→ PROVIDED RECORDS
━━━━━━━━━━━━━━━━
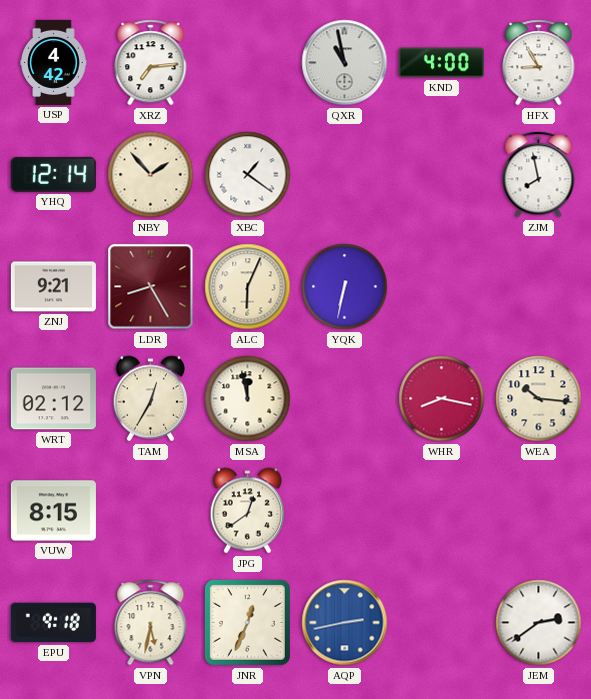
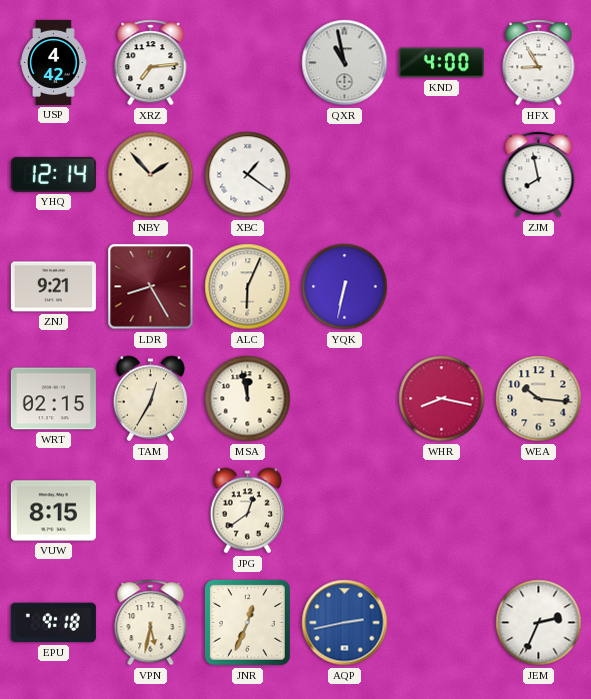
WRT: 02:12 -> 02:15
JEM: 2:39 -> 2:34
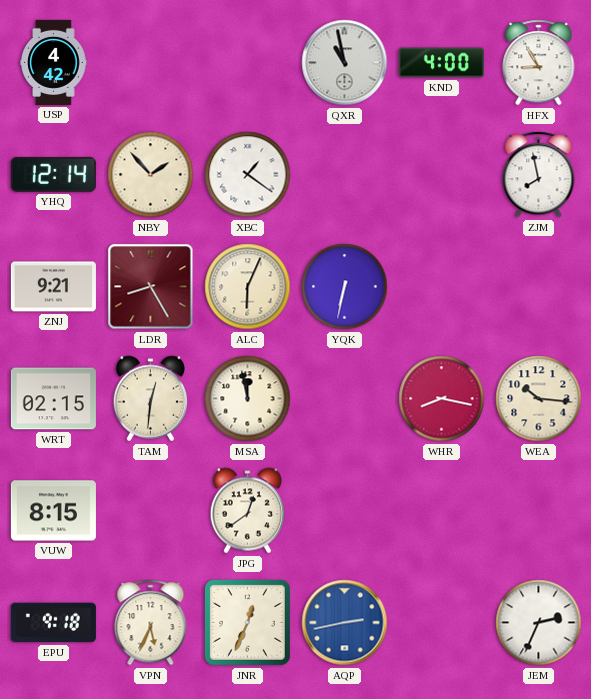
XRZ: 7:14 -> none
TAM: 12:35 -> 12:31
VPN: 5:32 -> 5:34
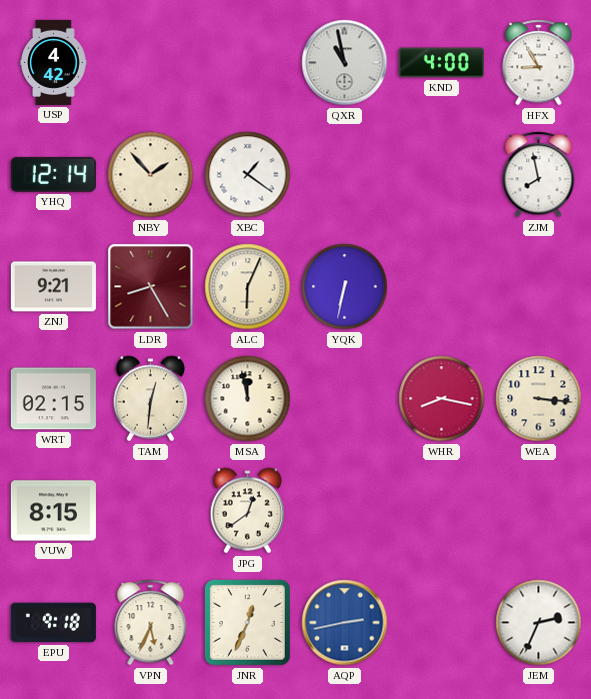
WEA: 10:16 -> 3:16
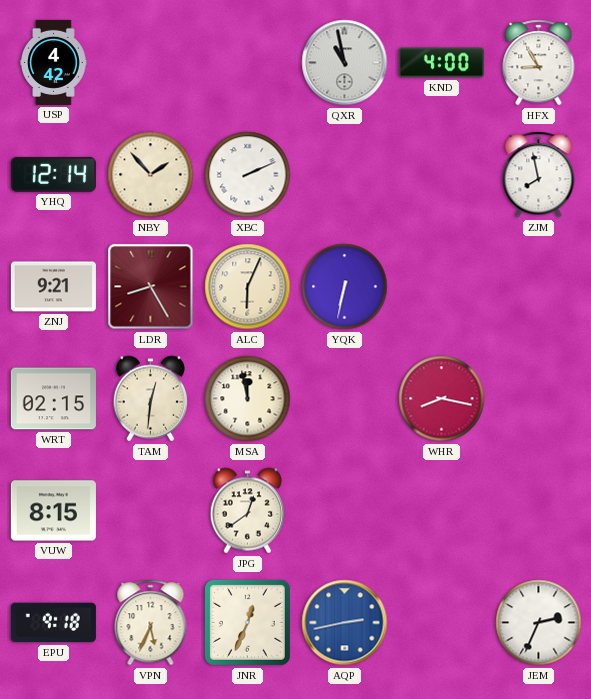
XBC: 1:21 -> 2:11
WEA: 3:16 -> none
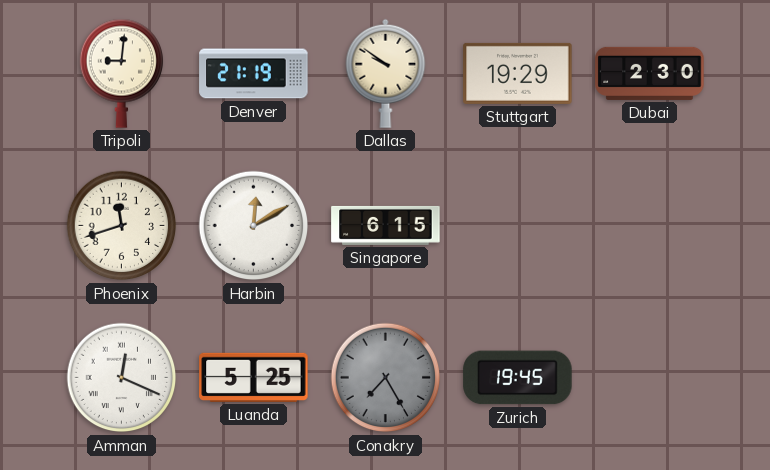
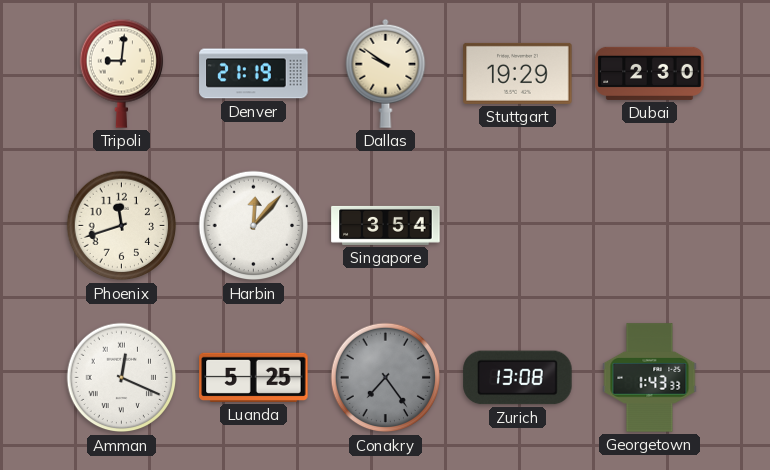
Harbin: 12:10 -> 12:07
Singapore: 6:15 -> 3:54
Conakry: 7:25 -> 7:24
Zurich: 19:45 -> 13:08
Georgetown: none -> 1:43
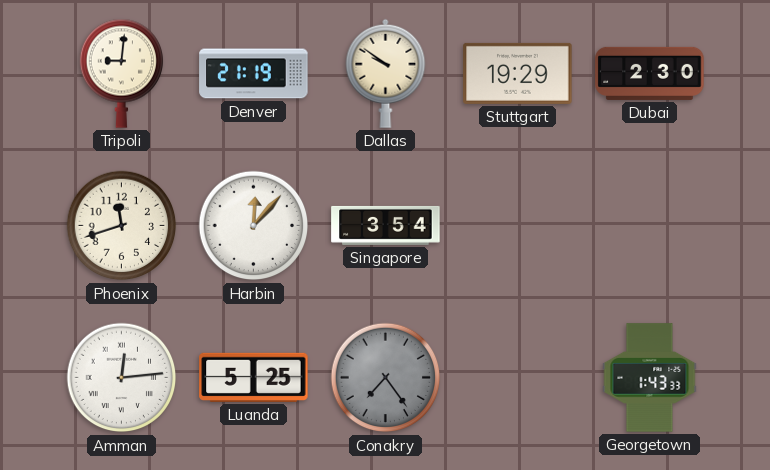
Amman: 12:19 -> 12:14
Zurich: 13:08 -> none
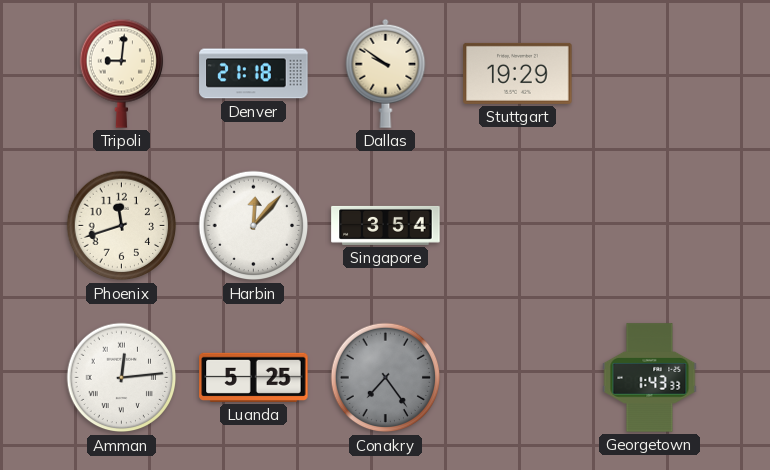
Denver: 21:19 -> 21:18
Dubai: 2:30 -> none
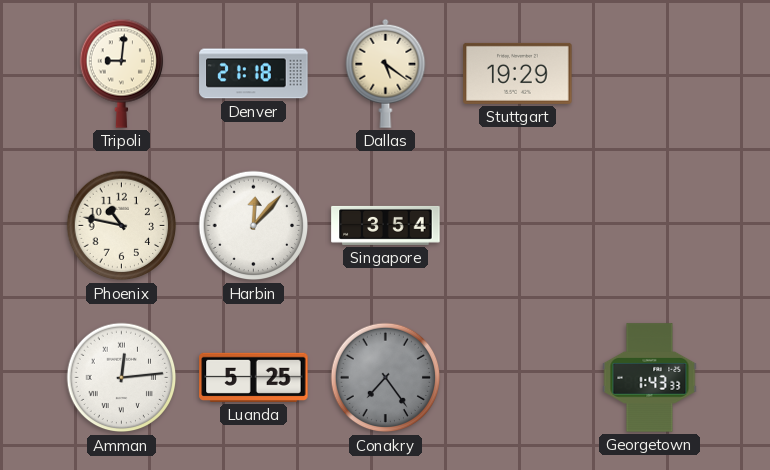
Dallas: 9:51 -> 5:21
Phoenix: 11:42 -> 10:47
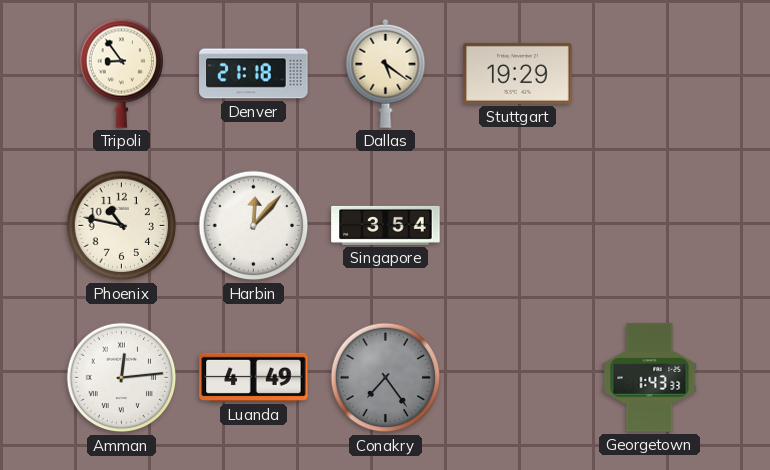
Tripoli: 9:01 -> 8:54
Luanda: 5:25 -> 4:49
━━━━━━━━━━━━━━━━
→ WHAT THIS TASK INVOLVES
Rewrite all the records above, swapping each "none" for "blank" and keeping everything else the same. Leave the pictures out.

→ SOLUTION TO THIS TASK
WRT: 02:12 -> 02:15
JEM: 2:39 -> 2:34
XRZ: 7:14 -> blank
TAM: 12:35 -> 12:31
VPN: 5:32 -> 5:34
WEA: 10:16 -> 3:16
XBC: 1:21 -> 2:11
WEA: 3:16 -> blank
Harbin: 12:10 -> 12:07
Singapore: 6:15 -> 3:54
Conakry: 7:25 -> 7:24
Zurich: 19:45 -> 13:08
Georgetown: blank -> 1:43
Amman: 12:19 -> 12:14
Zurich: 13:08 -> blank
Denver: 21:19 -> 21:18
Dubai: 2:30 -> blank
Dallas: 9:51 -> 5:21
Phoenix: 11:42 -> 10:47
Tripoli: 9:01 -> 8:54
Luanda: 5:25 -> 4:49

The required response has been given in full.